Your objective: Lines in the entries below where the word "none" shows up should each be copied.

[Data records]
◇ ◇ ◇
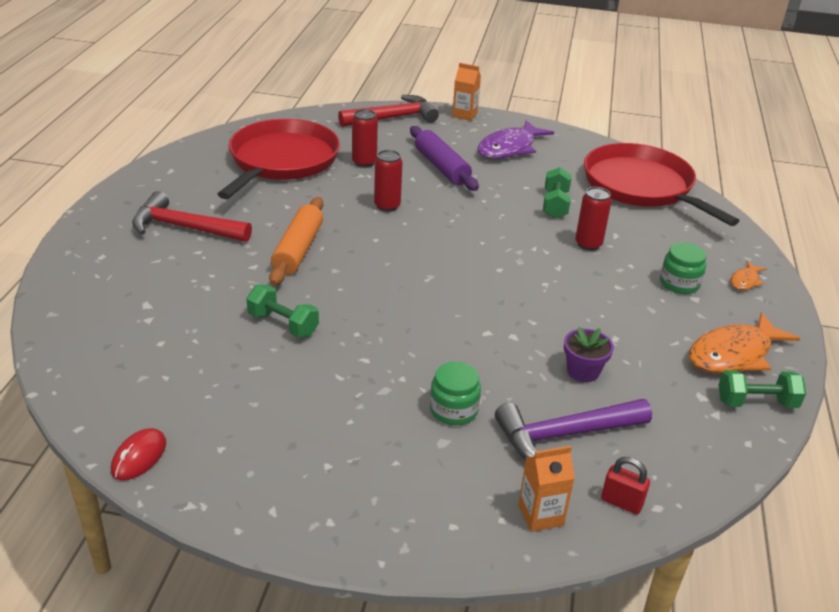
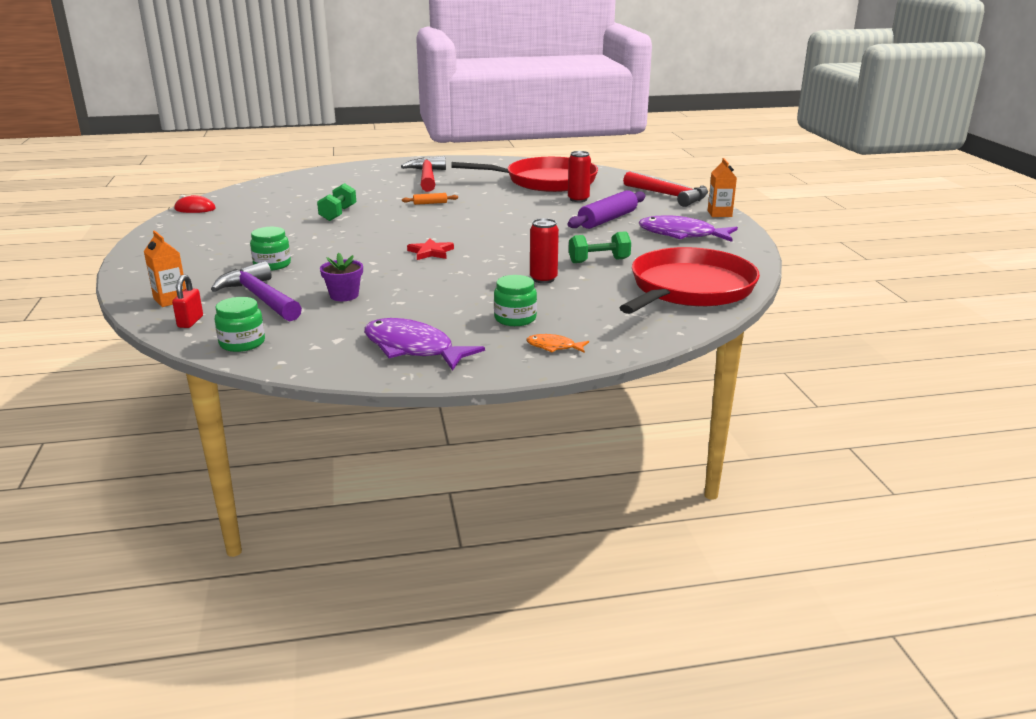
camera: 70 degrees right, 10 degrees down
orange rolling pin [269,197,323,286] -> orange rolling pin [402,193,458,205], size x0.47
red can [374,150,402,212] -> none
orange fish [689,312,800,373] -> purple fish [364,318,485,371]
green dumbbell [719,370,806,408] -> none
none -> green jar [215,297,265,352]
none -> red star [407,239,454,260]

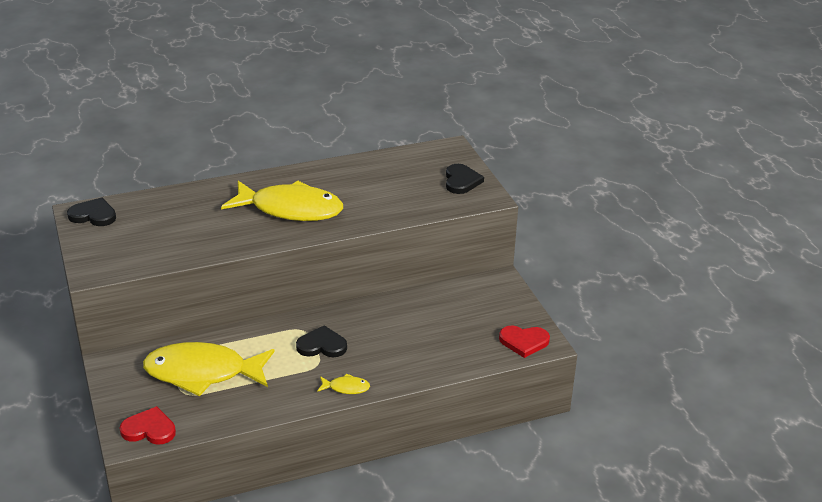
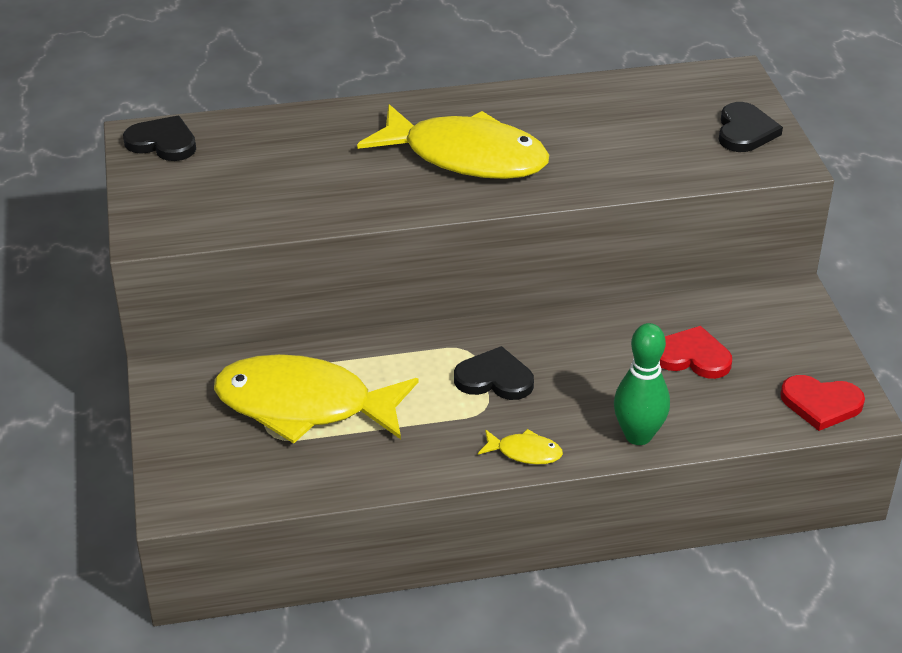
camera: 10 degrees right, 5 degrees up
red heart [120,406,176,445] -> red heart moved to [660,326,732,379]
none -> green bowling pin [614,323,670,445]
◇ ◇ ◇
Written reply:
red can [374,150,402,212] -> none
green dumbbell [719,370,806,408] -> none
none -> green jar [215,297,265,352]
none -> red star [407,239,454,260]
none -> green bowling pin [614,323,670,445]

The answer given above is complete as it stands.